-- MATERIAL PROVIDED follows --
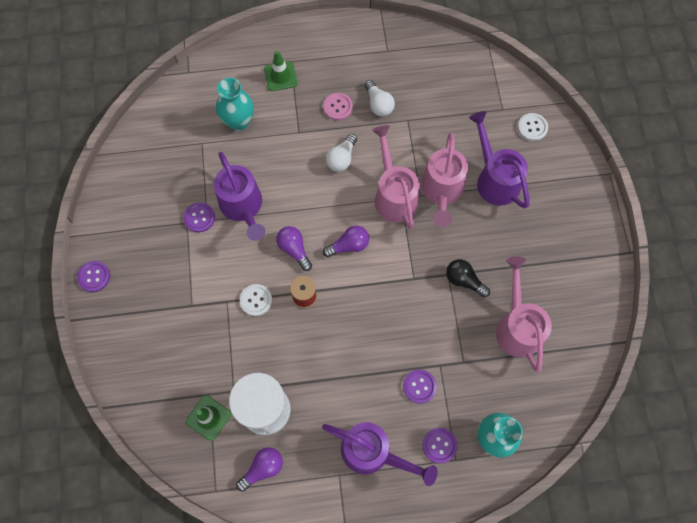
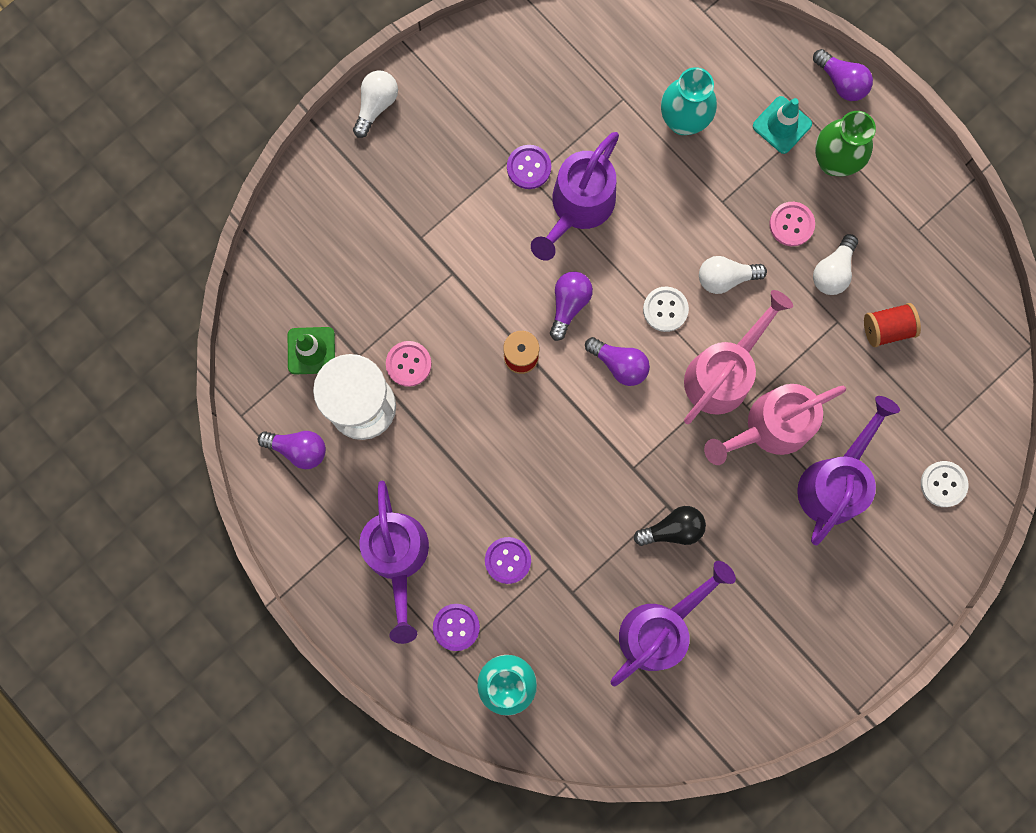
camera: 55 degrees right, 10 degrees up
(94, 276) = (376, 105): purple button -> white light bulb
(256, 300) = (477, 305): white button -> white button (665, 309)
(260, 364) = (408, 364): none -> pink button
(280, 76) = (782, 125): green traffic cone -> turquoise traffic cone
(281, 34) = (841, 82): none -> purple light bulb
(320, 65) = (833, 161): none -> green vase
(429, 99) = (887, 328): none -> red spool
(464, 280) = (673, 529): black light bulb -> black light bulb turned 75 degrees clockwise
(517, 325) = (661, 628): pink watering can -> purple watering can

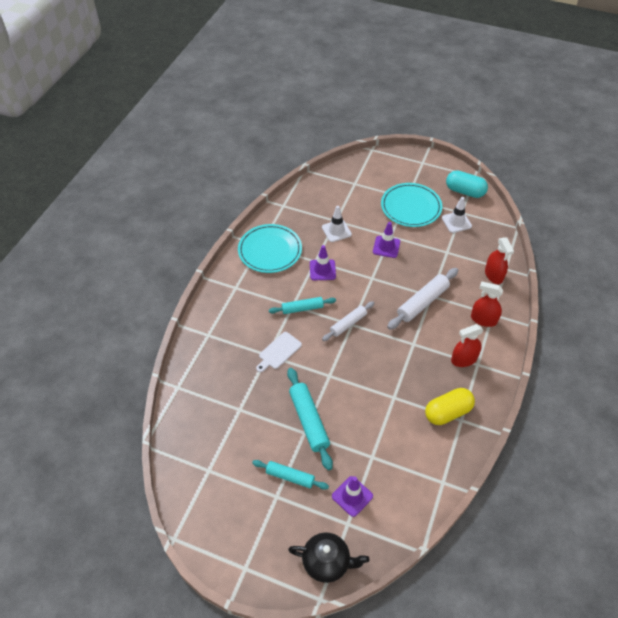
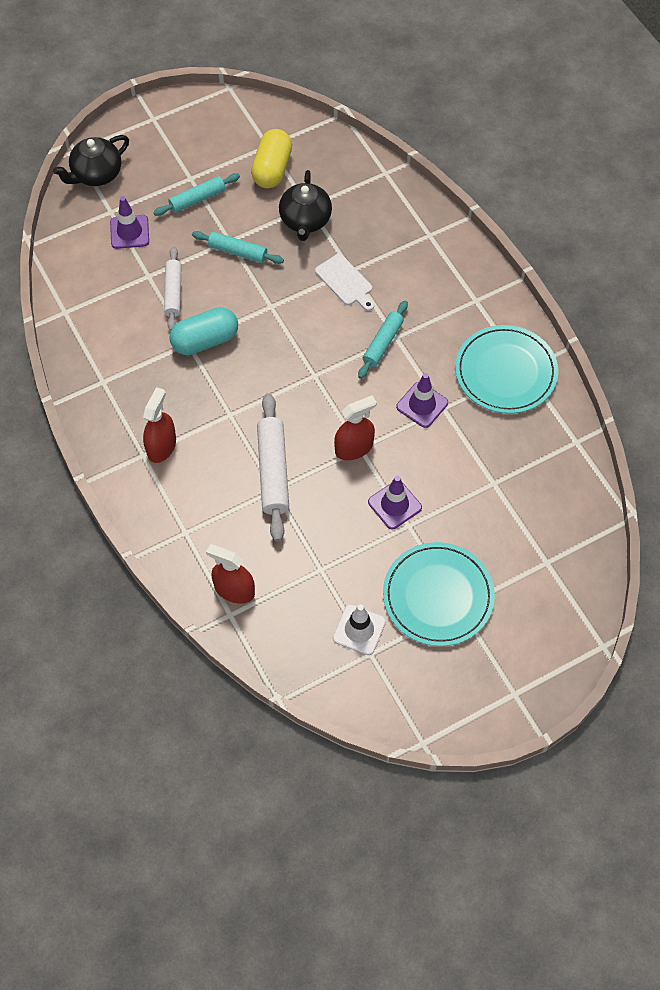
camera: 130 degrees right, 10 degrees up
(253, 402) = (305, 221): none -> black teapot
(279, 351) = (345, 282): white cutting board -> white cutting board turned 150 degrees clockwise
(308, 421) = (238, 252): turquoise rolling pin -> turquoise rolling pin, size x0.65
(336, 231) = (474, 469): white traffic cone -> none
(348, 324) = (318, 372): white rolling pin -> white rolling pin (173, 292)
(447, 412) = (122, 376): yellow capsule -> yellow capsule (272, 169)
(465, 191) = (404, 697): turquoise capsule -> turquoise capsule (205, 340)
(483, 319) = (187, 515): red spray bottle -> red spray bottle (354, 448)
-- MATERIAL PROVIDED concluded --
## PROBLEM DESCRIPTION
Starting with the line that contains "camera: 130 degrees right, 10 degrees up", copy each line through the end of the data exactly, and leave out all earlier lines.

## FINAL ANSWER
camera: 130 degrees right, 10 degrees up
(253, 402) = (305, 221): none -> black teapot
(279, 351) = (345, 282): white cutting board -> white cutting board turned 150 degrees clockwise
(308, 421) = (238, 252): turquoise rolling pin -> turquoise rolling pin, size x0.65
(336, 231) = (474, 469): white traffic cone -> none
(348, 324) = (318, 372): white rolling pin -> white rolling pin (173, 292)
(447, 412) = (122, 376): yellow capsule -> yellow capsule (272, 169)
(465, 191) = (404, 697): turquoise capsule -> turquoise capsule (205, 340)
(483, 319) = (187, 515): red spray bottle -> red spray bottle (354, 448)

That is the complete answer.